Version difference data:

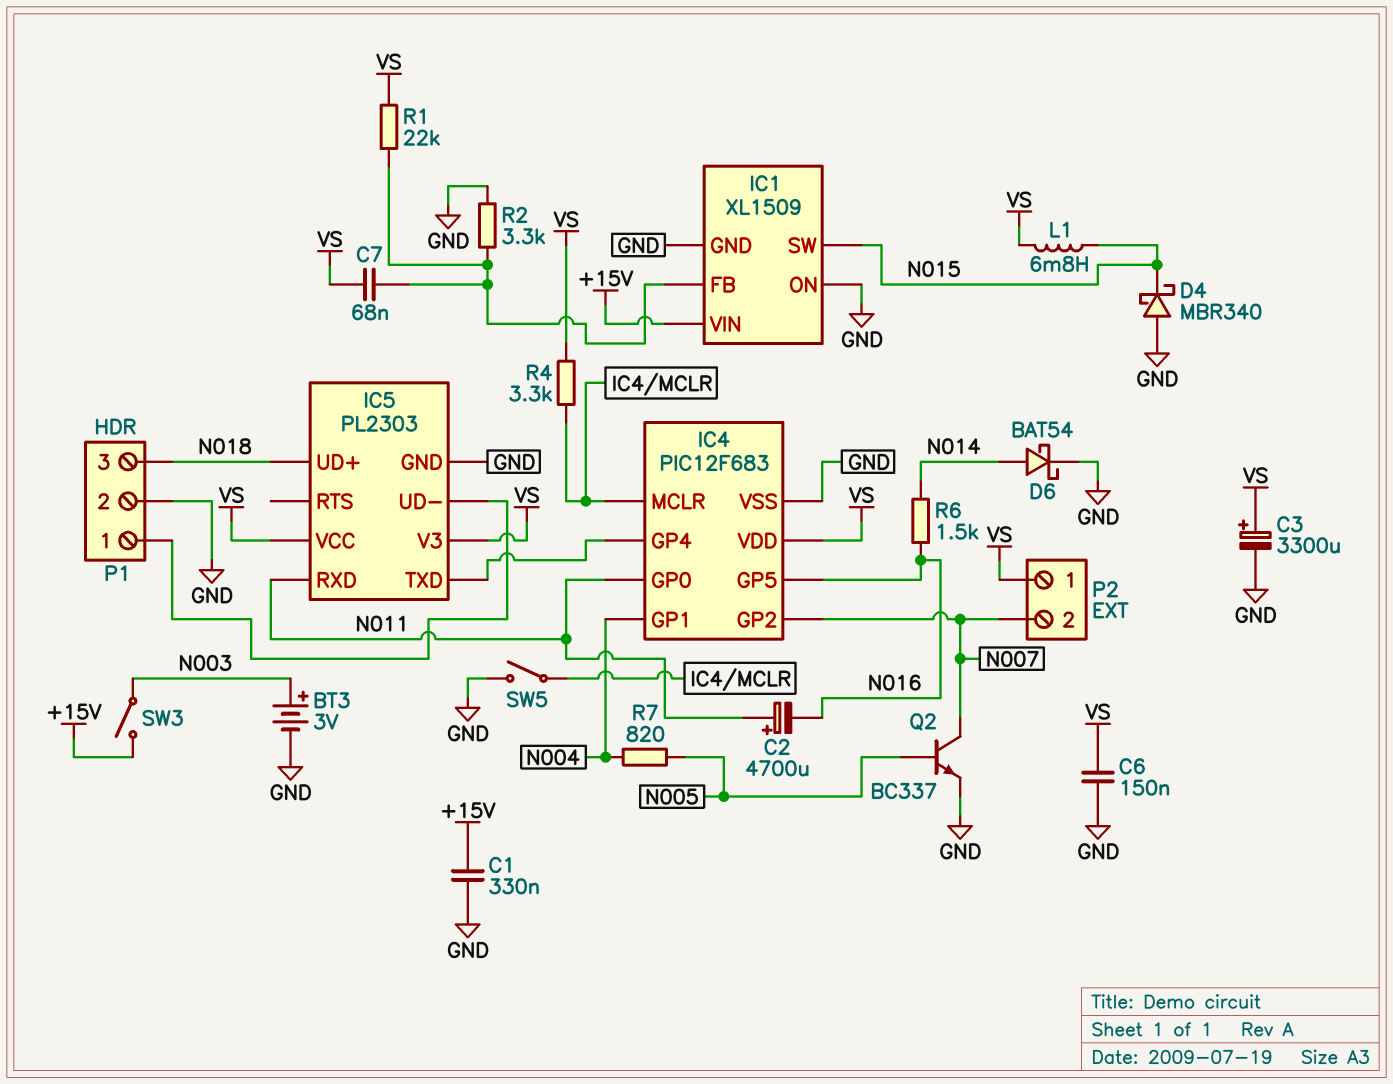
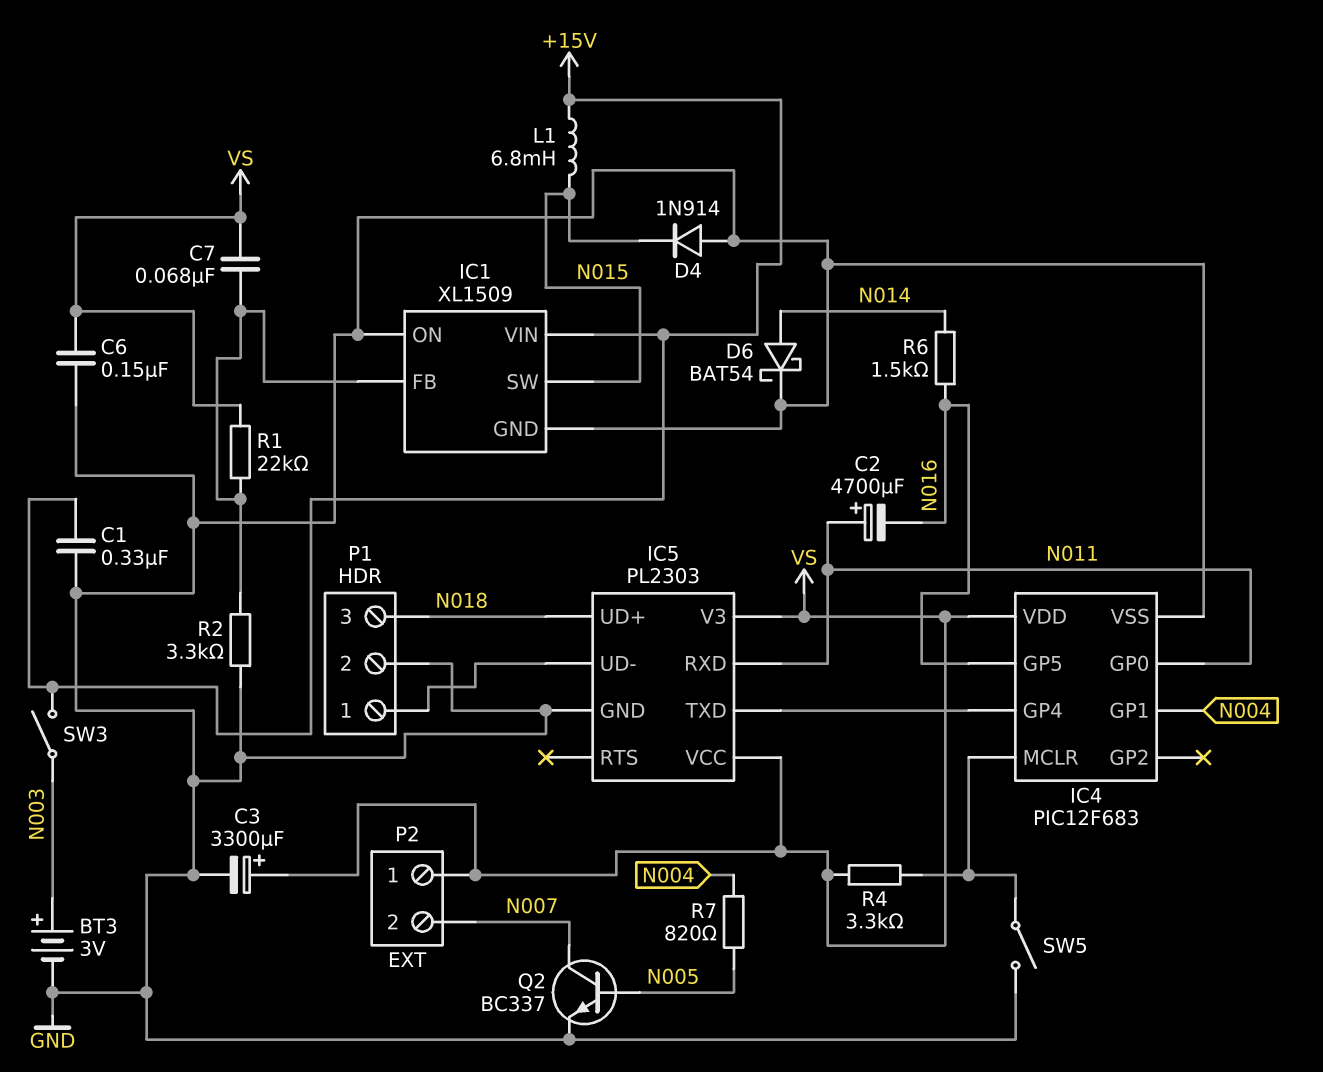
D4: schottky MBR340 (A GND, K N015) -> diode 1N914 (A GND, K N015)
IC4 pin GP2: N007 -> none
L1: 6.8mH (N015, VS) -> 6.8mH (+15V, N015)

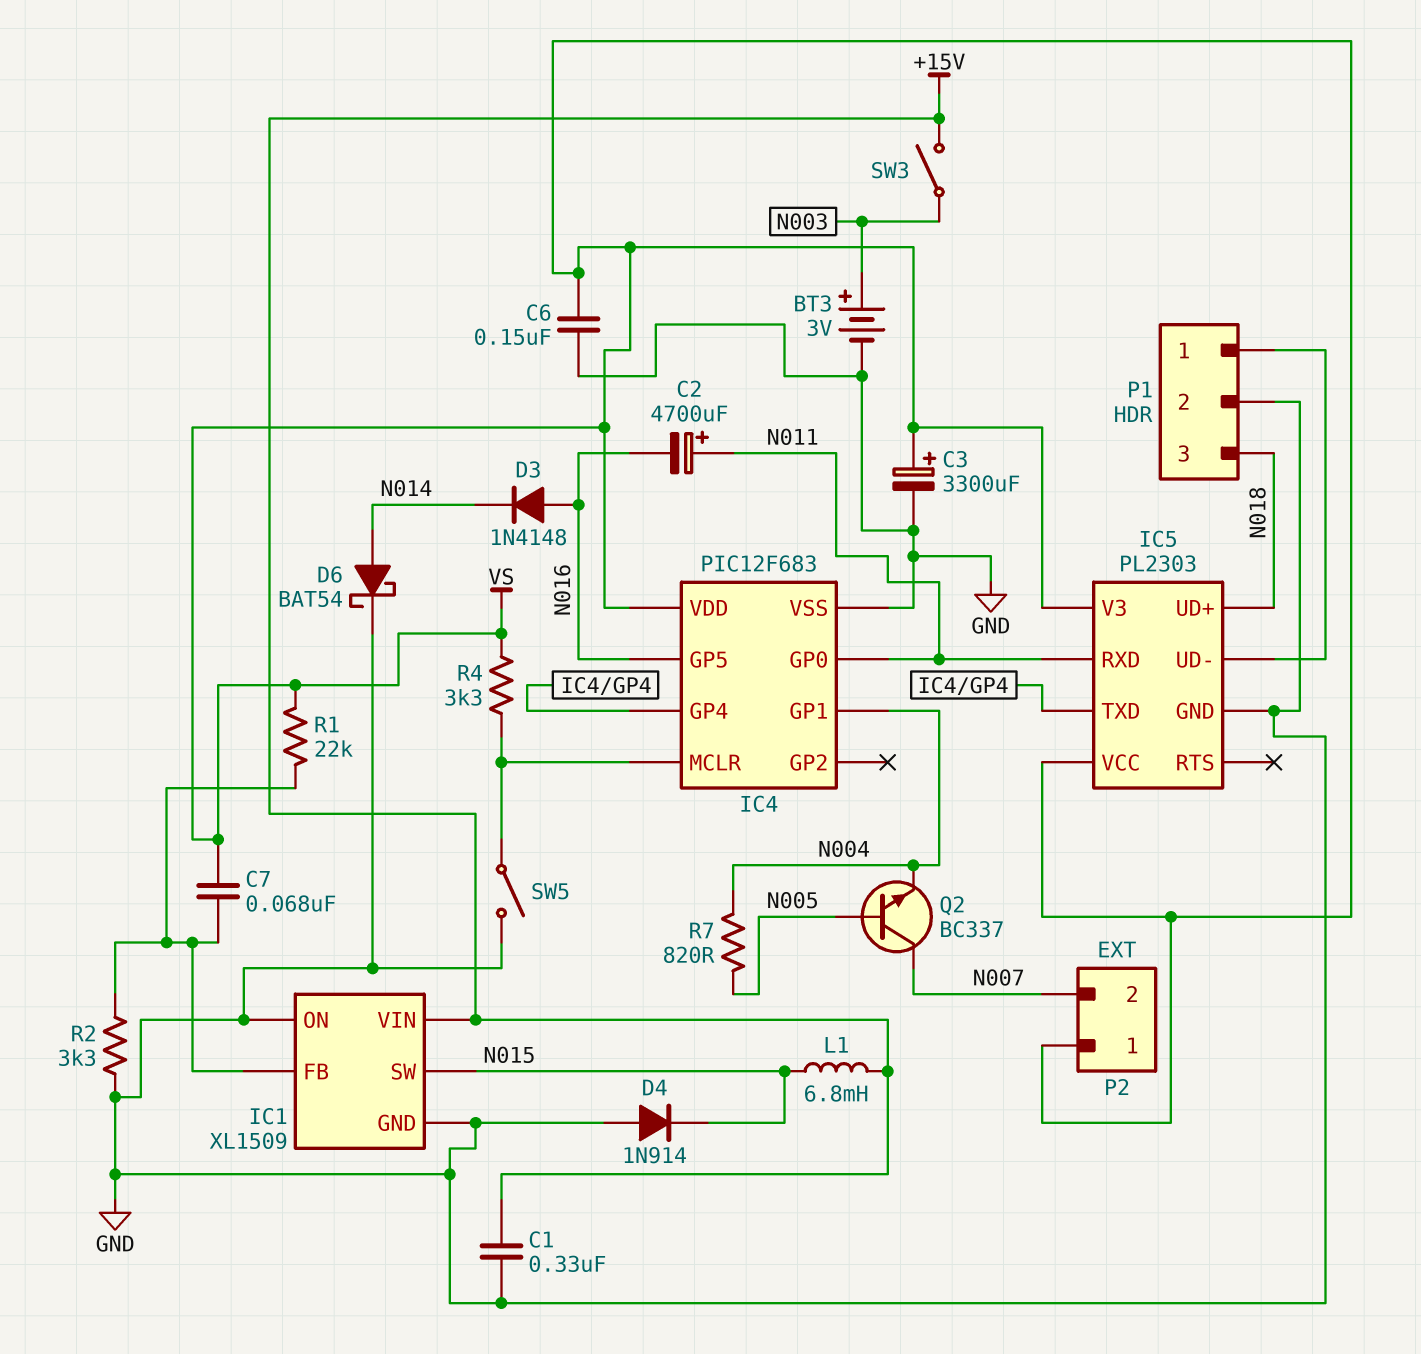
D3: none -> diode 1N4148 (A N016, K N014)
Q2: NPN BC337 (B N005, C N007, E GND) -> NPN BC337 (B N005, C N007, E N004)
R6: 1.5k (N014, N016) -> none

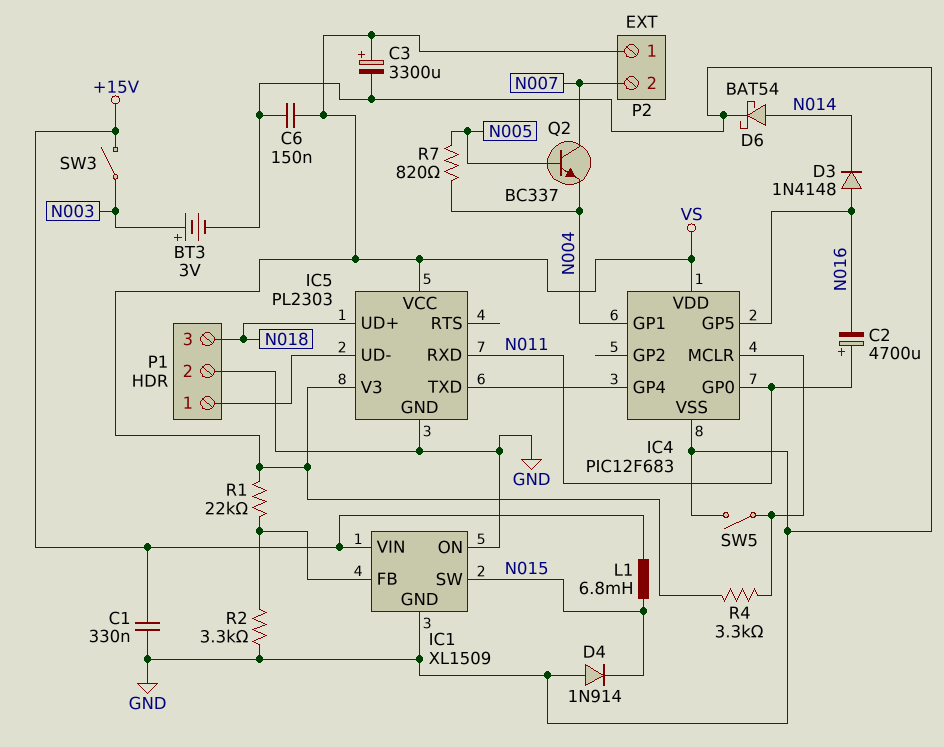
C7: 68nF (IC1/FB, VS) -> none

**Action item**
Every line from the one containing "IC4 pin GP2: N007 -> none" through the final line of the records above is to be written out exactly; nothing else, and no pictures.

**Expected answer**
IC4 pin GP2: N007 -> none
L1: 6.8mH (N015, VS) -> 6.8mH (+15V, N015)

D3: none -> diode 1N4148 (A N016, K N014)
Q2: NPN BC337 (B N005, C N007, E GND) -> NPN BC337 (B N005, C N007, E N004)
R6: 1.5k (N014, N016) -> none

C7: 68nF (IC1/FB, VS) -> none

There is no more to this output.